— WORK INSTRUCTION —
From top to bottom, write out the listing exactly and skip every picture.

╭─ SOURCE DATA

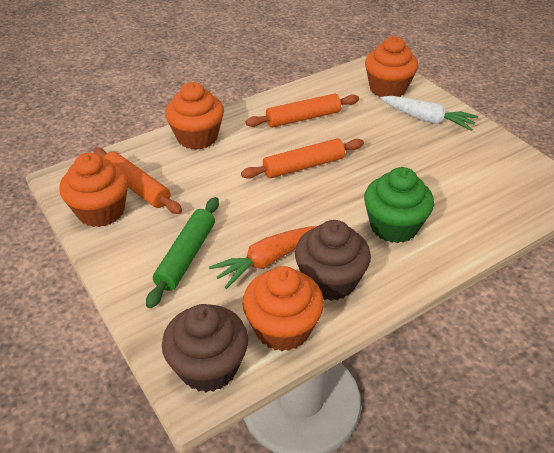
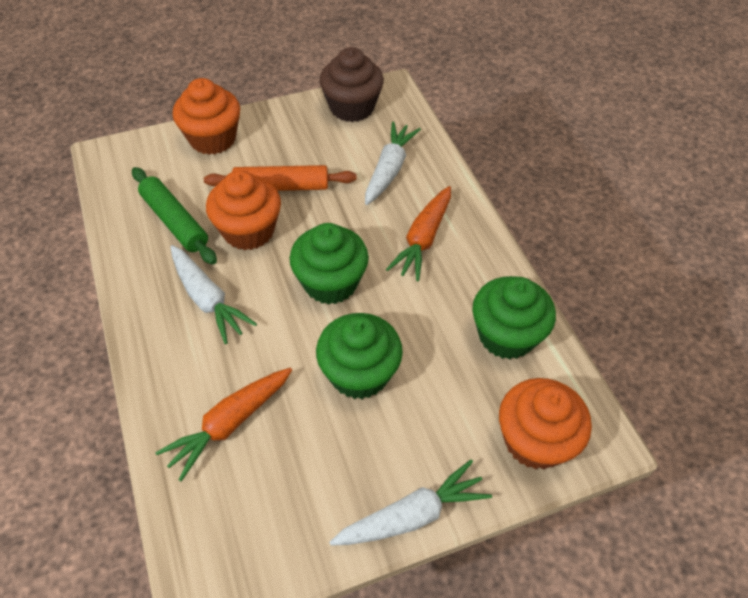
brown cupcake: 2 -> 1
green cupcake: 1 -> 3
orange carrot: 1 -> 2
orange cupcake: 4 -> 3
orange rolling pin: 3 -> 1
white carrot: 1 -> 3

╰─

— SOLUTION TO THE PROBLEM —
brown cupcake: 2 -> 1
green cupcake: 1 -> 3
orange carrot: 1 -> 2
orange cupcake: 4 -> 3
orange rolling pin: 3 -> 1
white carrot: 1 -> 3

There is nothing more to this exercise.